- _DIRECTIONS FOR THIS TASK_
The data below should be restated word for word, with every picture omitted.

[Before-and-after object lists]
= = = =

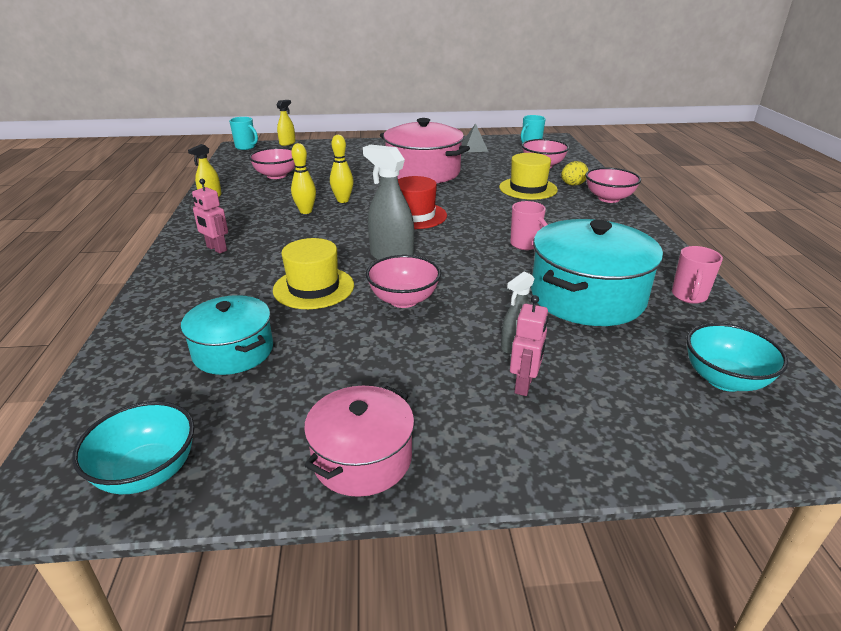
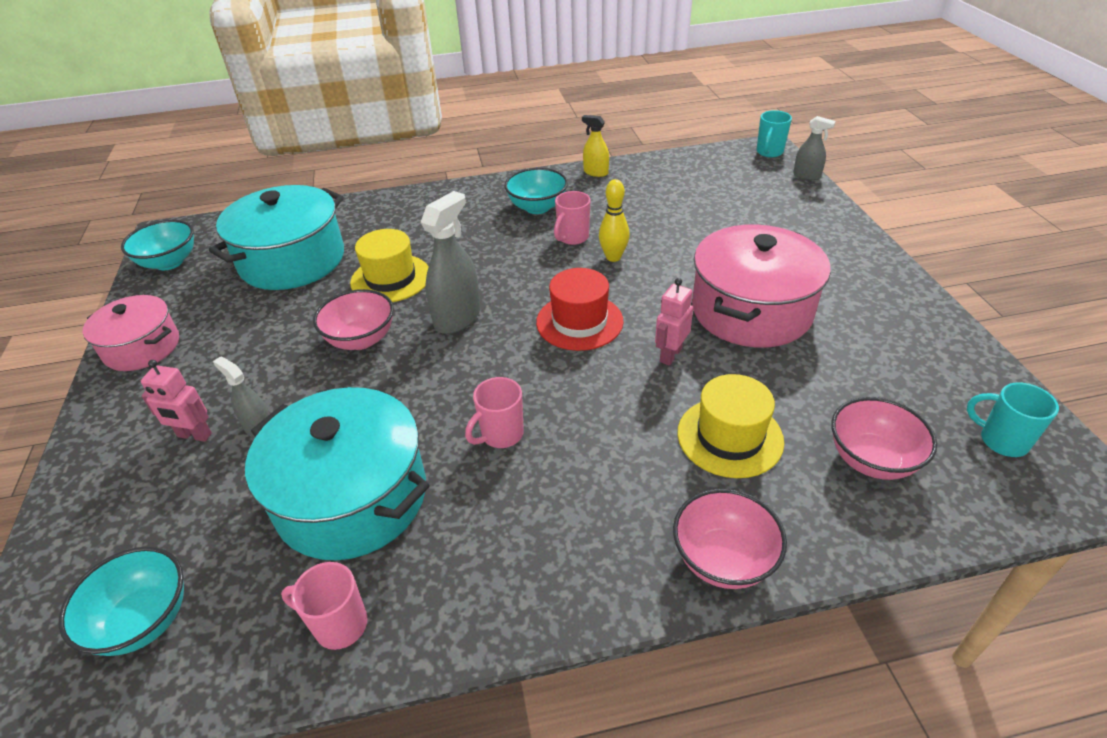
camera: 85 degrees right, 10 degrees up
(216, 249) = (470, 208): pink robot -> pink robot (670, 355)
(233, 351) = (292, 260): turquoise pot -> turquoise pot, size x1.65
(245, 221) = (537, 207): none -> turquoise bowl
(276, 175) = (678, 195): pink bowl -> none
(287, 143) = (806, 176): yellow spray bottle -> grey spray bottle
(306, 211) = (572, 238): yellow bowling pin -> pink mug
(474, 148) = (919, 357): grey pyramid -> none
(572, 185) = (778, 504): yellow egg -> none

= = = =

- _FINISHED EXERCISE_
camera: 85 degrees right, 10 degrees up
(216, 249) = (470, 208): pink robot -> pink robot (670, 355)
(233, 351) = (292, 260): turquoise pot -> turquoise pot, size x1.65
(245, 221) = (537, 207): none -> turquoise bowl
(276, 175) = (678, 195): pink bowl -> none
(287, 143) = (806, 176): yellow spray bottle -> grey spray bottle
(306, 211) = (572, 238): yellow bowling pin -> pink mug
(474, 148) = (919, 357): grey pyramid -> none
(572, 185) = (778, 504): yellow egg -> none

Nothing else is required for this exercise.